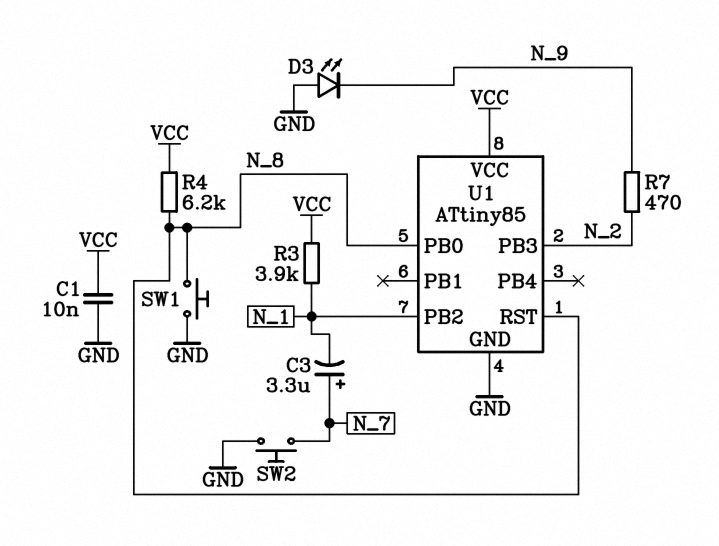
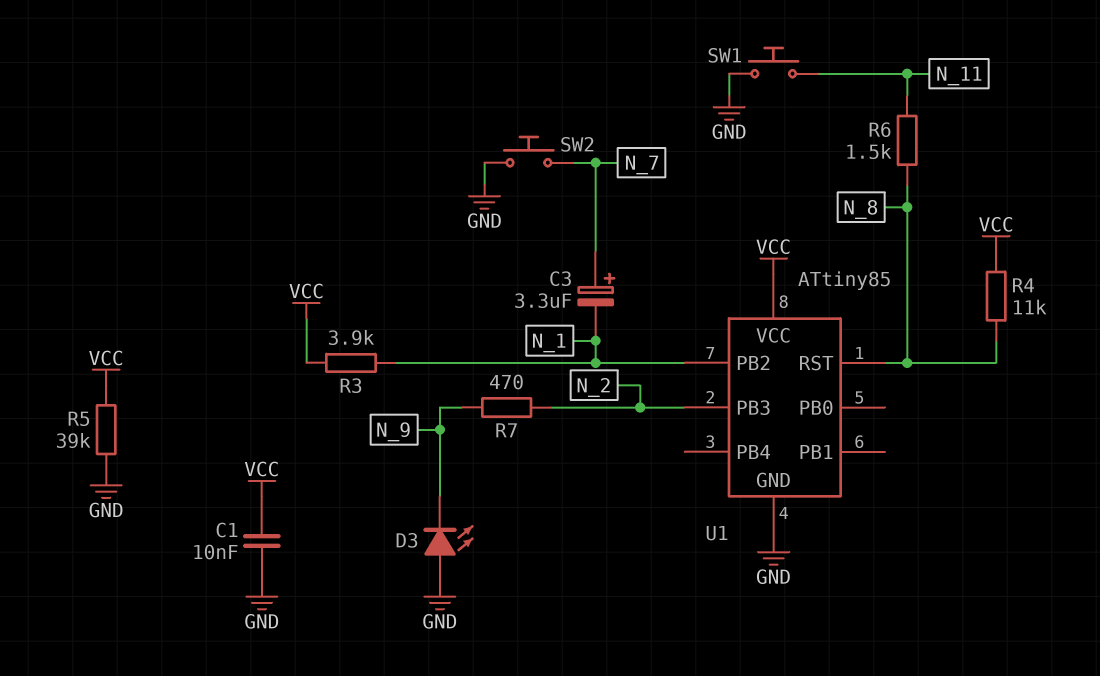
R4: 6.2k (N_8, VCC) -> 11k (N_8, VCC)
R5: none -> 39k (GND, VCC)
R6: none -> 1.5k (N_8, N_11)
SW1: button (GND, N_8) -> button (GND, N_11)
U1 pin PB0: N_8 -> none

══════════════════════════════

EXERCISE →
Each line above should be returned exactly as written, apart from any pictures.

TASK OUTPUT →
R4: 6.2k (N_8, VCC) -> 11k (N_8, VCC)
R5: none -> 39k (GND, VCC)
R6: none -> 1.5k (N_8, N_11)
SW1: button (GND, N_8) -> button (GND, N_11)
U1 pin PB0: N_8 -> none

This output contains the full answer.